Collection entries

·····

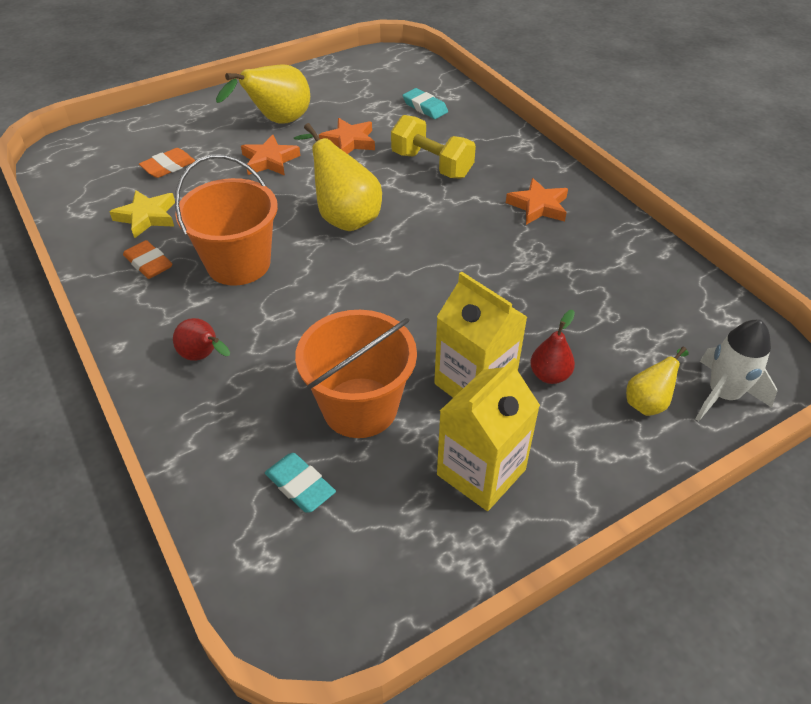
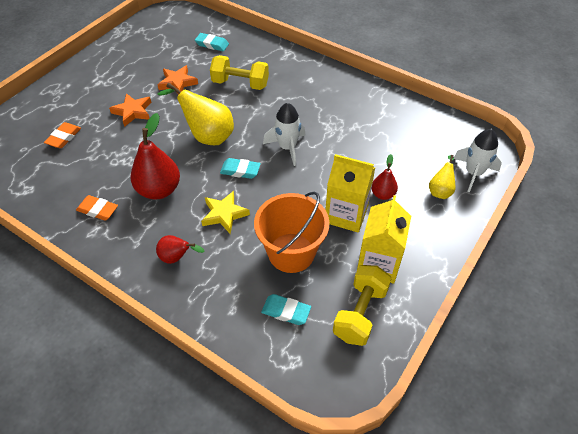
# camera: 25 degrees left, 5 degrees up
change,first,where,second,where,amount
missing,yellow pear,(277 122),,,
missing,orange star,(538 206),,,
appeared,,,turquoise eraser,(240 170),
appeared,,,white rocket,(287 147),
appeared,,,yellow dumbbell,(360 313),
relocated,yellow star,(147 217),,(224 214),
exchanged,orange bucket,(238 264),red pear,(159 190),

·····

Check each line of the records above, and copy those that hold the word "star".

missing,orange star,(538 206),,,
relocated,yellow star,(147 217),,(224 214),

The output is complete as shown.